◆ **SHORT TASK**
Copy out every line of these records as they stand, omitting the pictures themselves.

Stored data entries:
▬▬▬
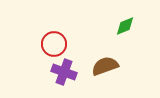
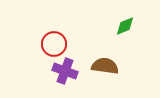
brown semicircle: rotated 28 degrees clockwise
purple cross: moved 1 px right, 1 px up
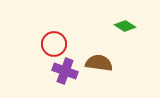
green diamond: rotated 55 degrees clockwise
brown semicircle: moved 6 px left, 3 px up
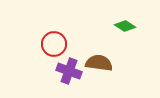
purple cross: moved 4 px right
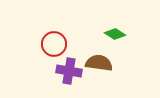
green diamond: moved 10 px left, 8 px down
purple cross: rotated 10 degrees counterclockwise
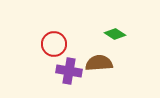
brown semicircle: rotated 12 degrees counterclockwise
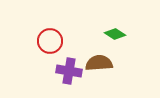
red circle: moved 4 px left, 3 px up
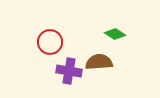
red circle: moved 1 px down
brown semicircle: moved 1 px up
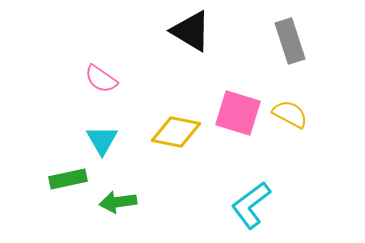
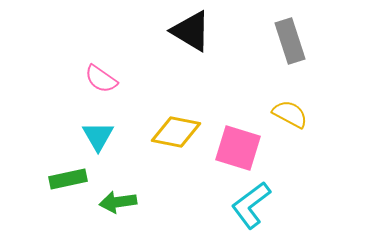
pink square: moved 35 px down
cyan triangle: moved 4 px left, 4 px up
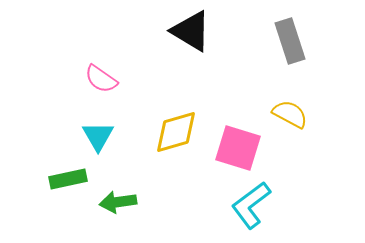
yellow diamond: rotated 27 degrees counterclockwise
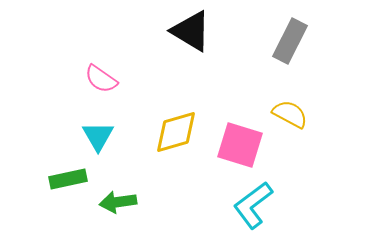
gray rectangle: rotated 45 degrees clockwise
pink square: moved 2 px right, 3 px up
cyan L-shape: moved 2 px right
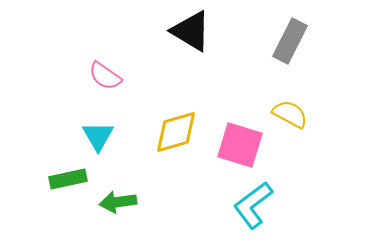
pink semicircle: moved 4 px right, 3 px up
▬▬▬
◆ **RESULT OF THE TASK**
brown semicircle: rotated 28 degrees clockwise
purple cross: moved 1 px right, 1 px up
green diamond: rotated 55 degrees clockwise
brown semicircle: moved 6 px left, 3 px up
purple cross: moved 4 px right
green diamond: moved 10 px left, 8 px down
purple cross: rotated 10 degrees counterclockwise
brown semicircle: rotated 12 degrees counterclockwise
red circle: moved 4 px left, 3 px up
red circle: moved 1 px down
brown semicircle: moved 1 px up
pink square: moved 35 px down
cyan triangle: moved 4 px left, 4 px up
yellow diamond: rotated 27 degrees counterclockwise
gray rectangle: rotated 45 degrees clockwise
pink square: moved 2 px right, 3 px up
cyan L-shape: moved 2 px right
pink semicircle: moved 4 px right, 3 px up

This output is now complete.